##### Dataset excerpt

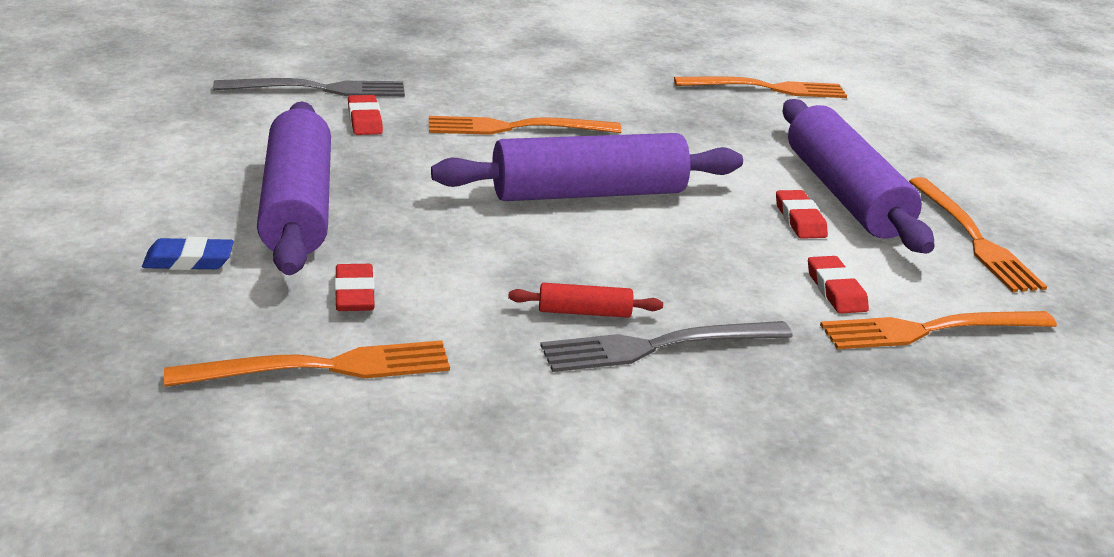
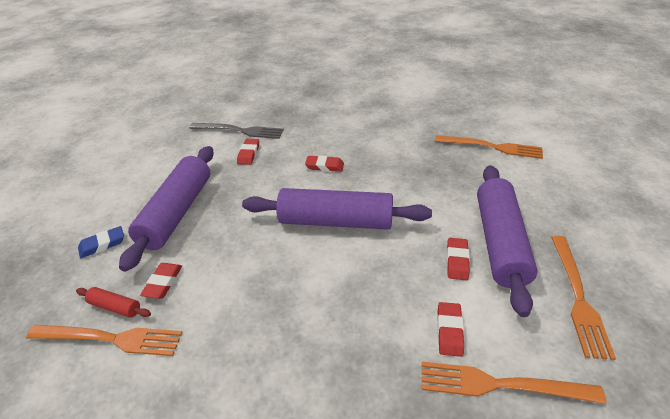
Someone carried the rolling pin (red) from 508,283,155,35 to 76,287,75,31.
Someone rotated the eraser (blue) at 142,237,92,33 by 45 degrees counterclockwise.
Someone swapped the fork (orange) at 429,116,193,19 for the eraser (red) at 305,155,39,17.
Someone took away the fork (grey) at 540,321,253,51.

##########

▶ _The problem_:
Output, unchanged, only the lines from the one that holds "Someone rotated the" through the last line of the material above.

▶ _Solution for this exercise_:
Someone rotated the eraser (blue) at 142,237,92,33 by 45 degrees counterclockwise.
Someone swapped the fork (orange) at 429,116,193,19 for the eraser (red) at 305,155,39,17.
Someone took away the fork (grey) at 540,321,253,51.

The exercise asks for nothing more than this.